Segment Start: Records for the exercise
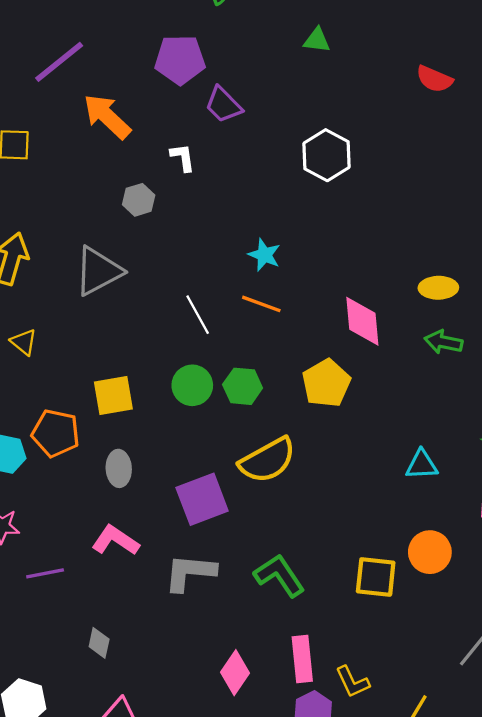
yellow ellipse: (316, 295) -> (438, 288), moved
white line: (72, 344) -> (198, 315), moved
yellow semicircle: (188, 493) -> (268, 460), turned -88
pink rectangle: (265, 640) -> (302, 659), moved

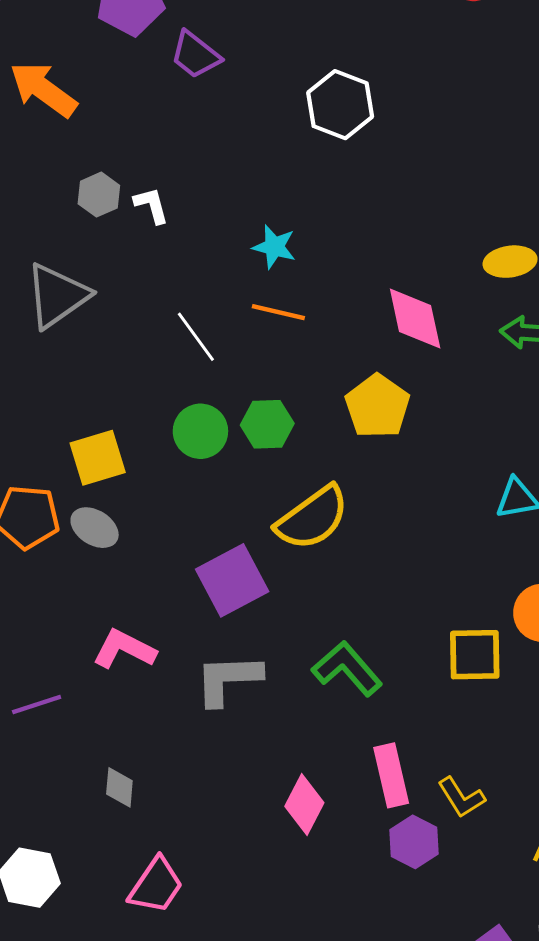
white L-shape: (183, 157) -> (151, 205), moved
gray ellipse: (119, 468) -> (95, 528), moved, turned -48

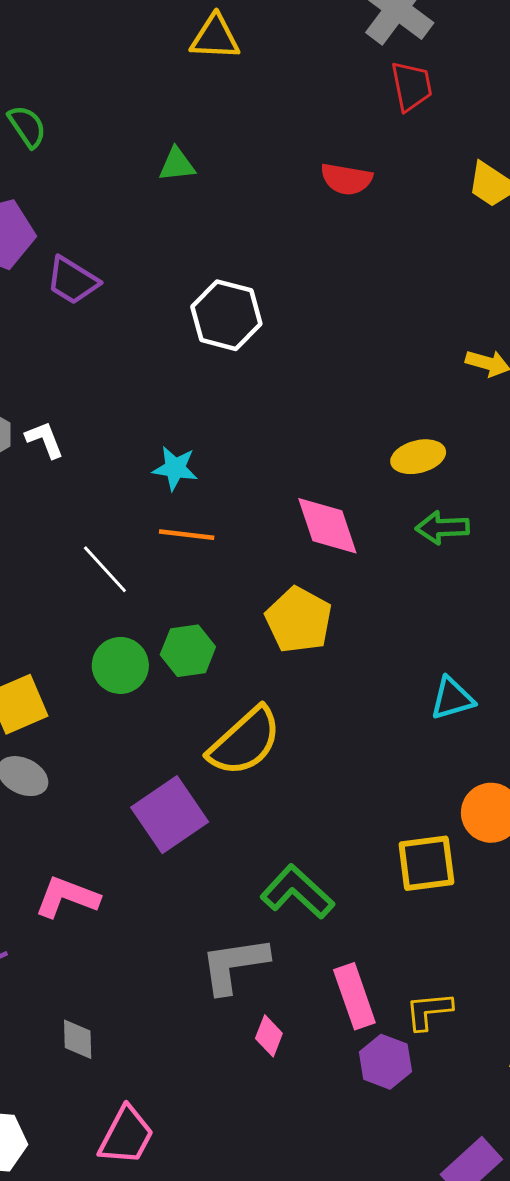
gray L-shape: (228, 679) -> (234, 965), moved
yellow L-shape: (461, 797) -> (429, 1011), turned 123
pink diamond: (304, 804) -> (269, 1036), size x0.7

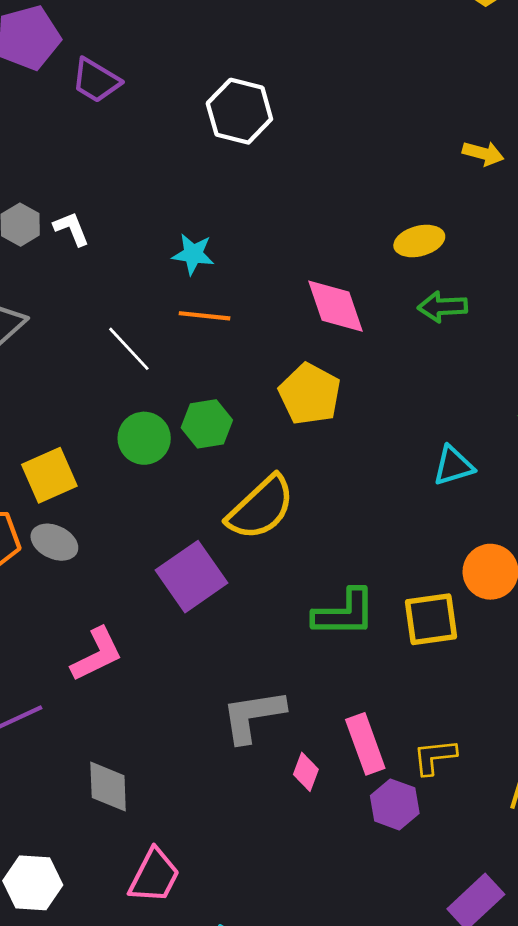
green L-shape: (297, 892) -> (344, 613), moved, turned 138
pink L-shape: (67, 897) -> (97, 654), turned 134
pink diamond: (269, 1036) -> (306, 772), moved
gray diamond: (78, 1039) -> (108, 787), size x1.4

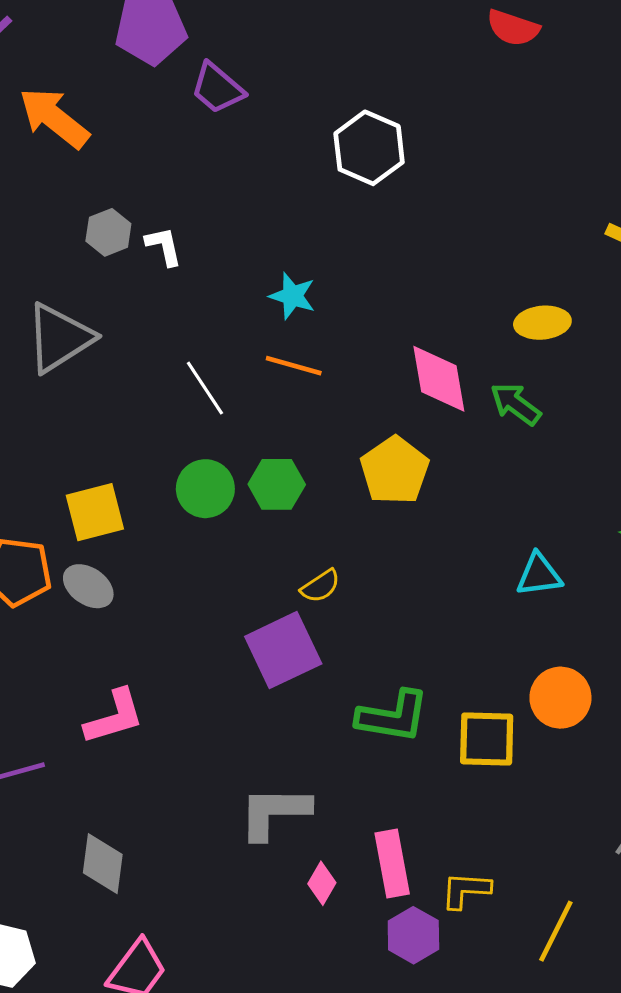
green arrow: (443, 307) -> (516, 404), moved, turned 30
yellow semicircle: (261, 508) -> (320, 586), size x0.5
purple square: (191, 577) -> (283, 650), moved

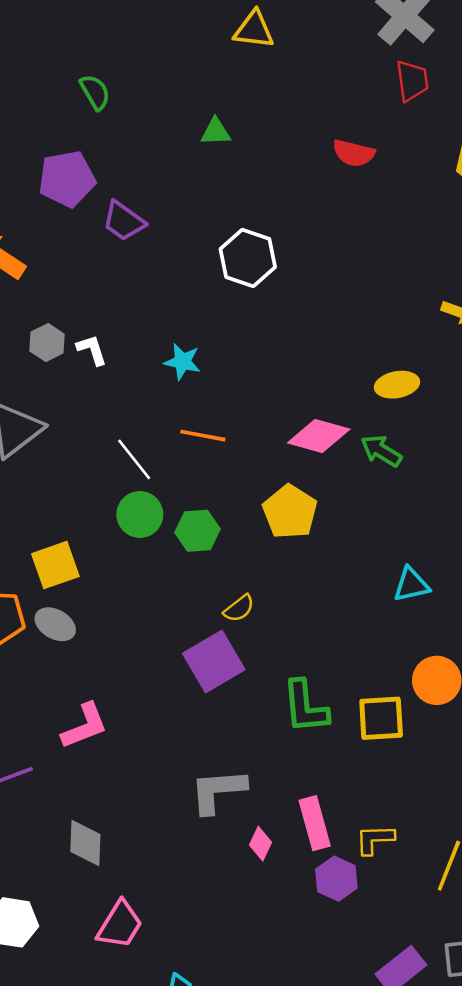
cyan star: (292, 296) -> (182, 362), moved
pink diamond: (439, 379) -> (319, 436), turned -60
green circle: (205, 489) -> (140, 514), moved
green L-shape: (393, 716) -> (305, 707), turned 80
Segment End: Records for the exercise
• [Brief] Reproduce, exactly and only, the lines of the records above starting at the line with "yellow L-shape: (461, 797)" and ending at the line with "cyan star: (292, 296) -> (182, 362), moved", both included. Leave every picture out.

• [Solution]
yellow L-shape: (461, 797) -> (429, 1011), turned 123
pink diamond: (304, 804) -> (269, 1036), size x0.7

green L-shape: (297, 892) -> (344, 613), moved, turned 138
pink L-shape: (67, 897) -> (97, 654), turned 134
pink diamond: (269, 1036) -> (306, 772), moved
gray diamond: (78, 1039) -> (108, 787), size x1.4

green arrow: (443, 307) -> (516, 404), moved, turned 30
yellow semicircle: (261, 508) -> (320, 586), size x0.5
purple square: (191, 577) -> (283, 650), moved

cyan star: (292, 296) -> (182, 362), moved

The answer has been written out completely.